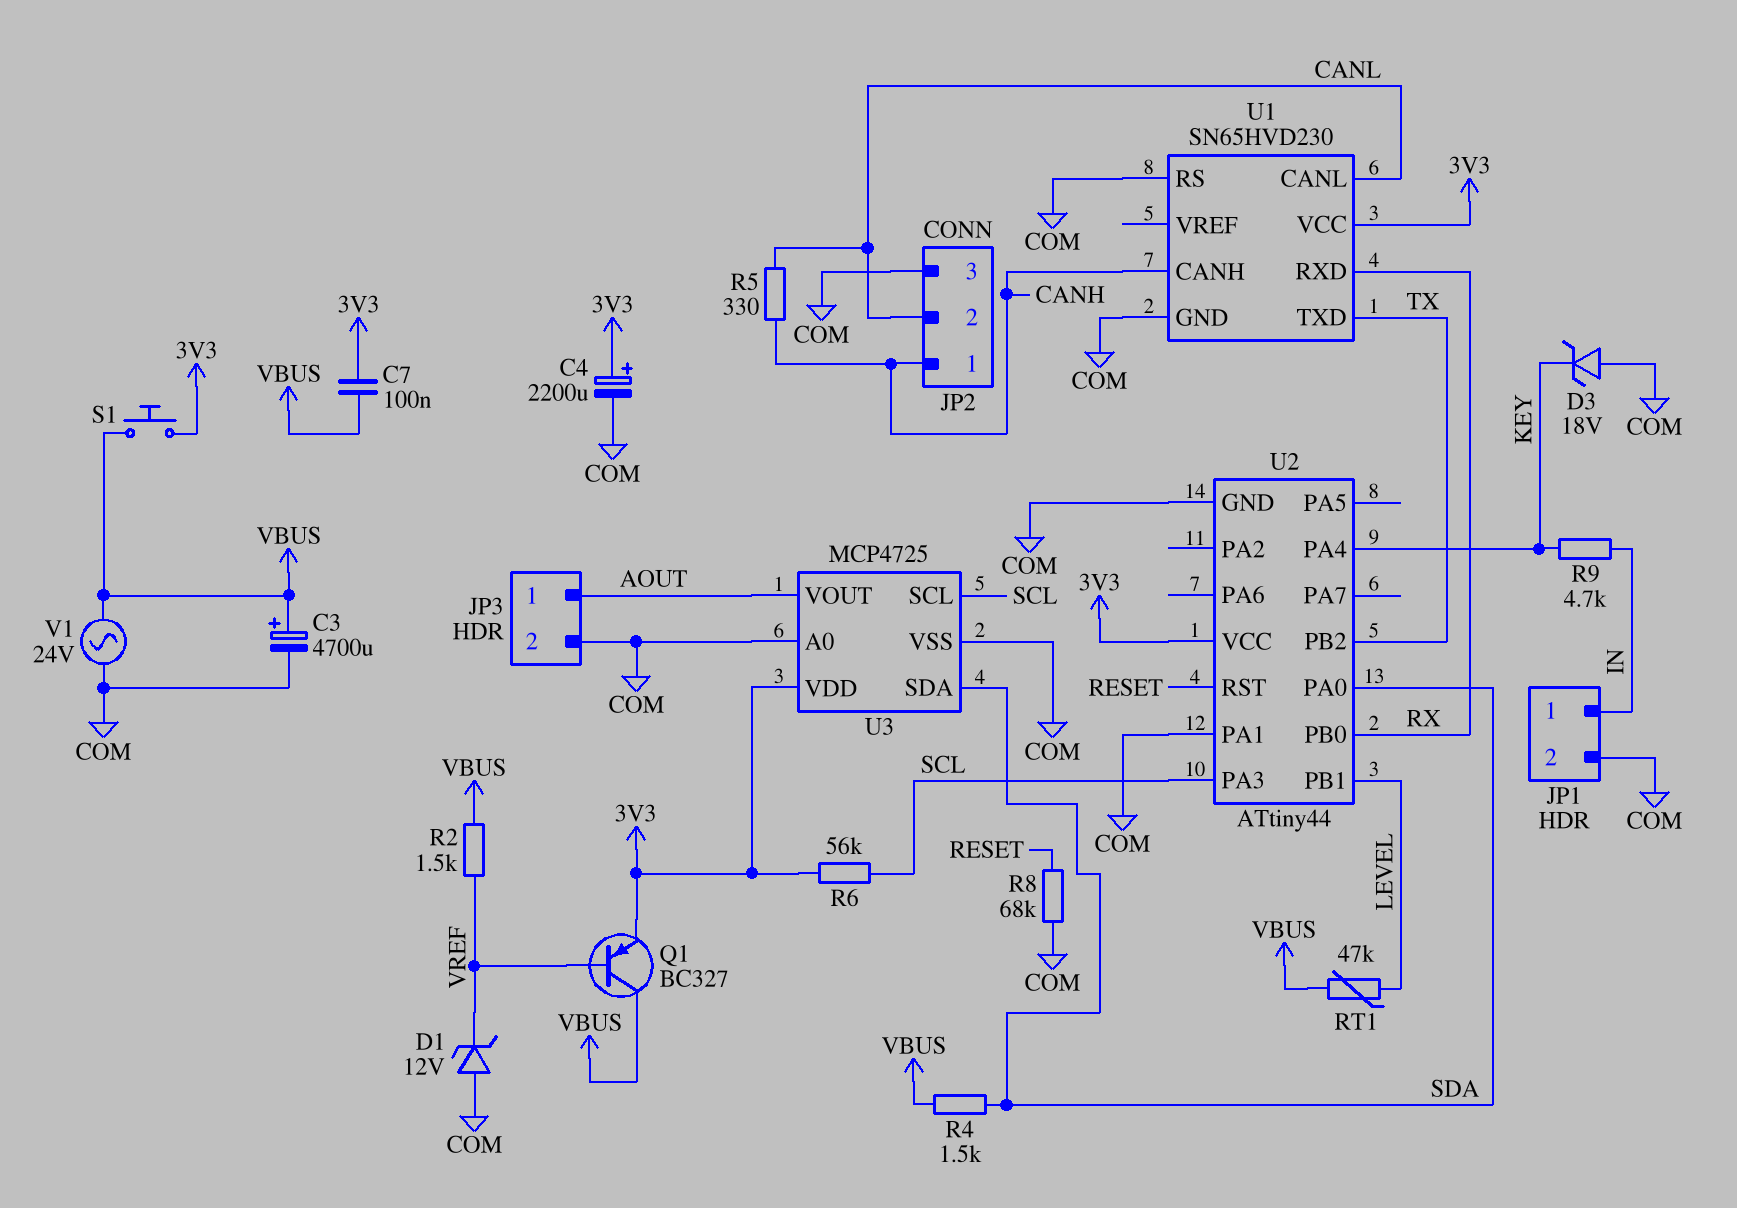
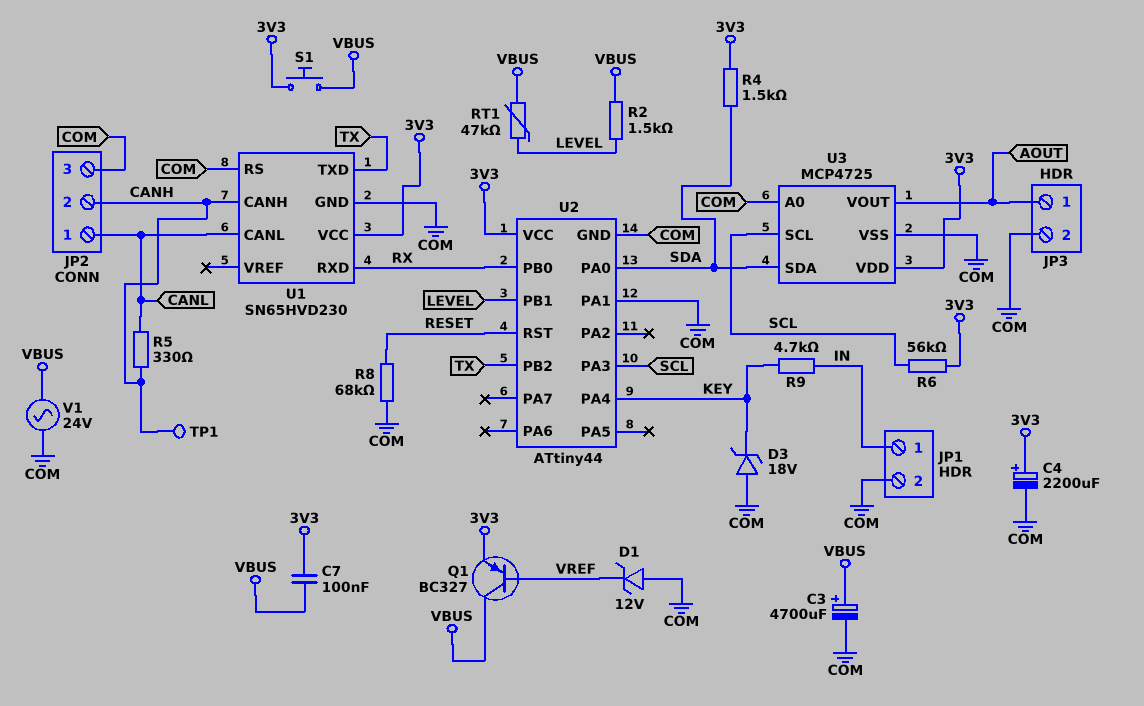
JP2 pin 1: CANH -> CANL
JP2 pin 2: CANL -> CANH
R2: 1.5k (VBUS, VREF) -> 1.5k (LEVEL, VBUS)
R4: 1.5k (SDA, VBUS) -> 1.5k (3V3, SDA)
TP1: none -> test point (CANH)

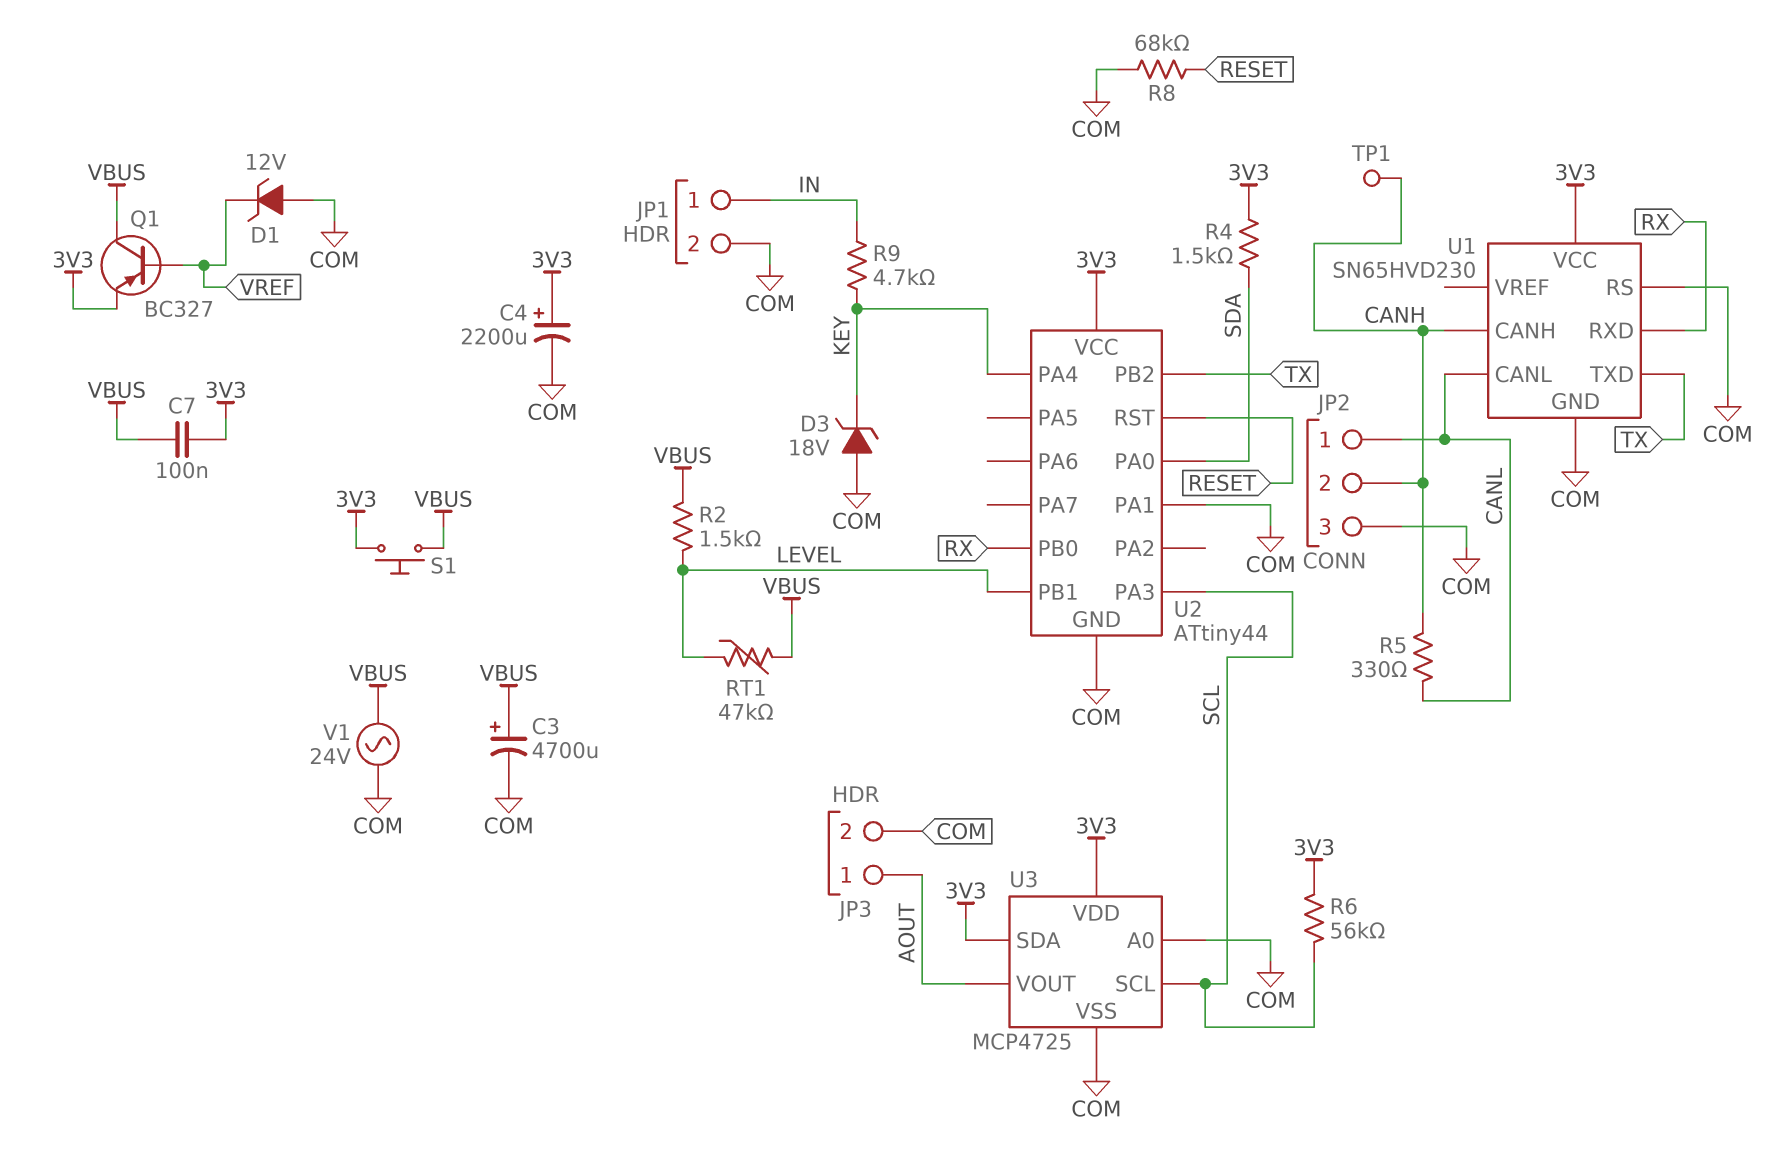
U3 pin SDA: SDA -> 3V3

========

• **Work to complete**
Looking at the entries above, count the lines that contain "VBUS" and answer with only the number.

• **Exercise answer**
2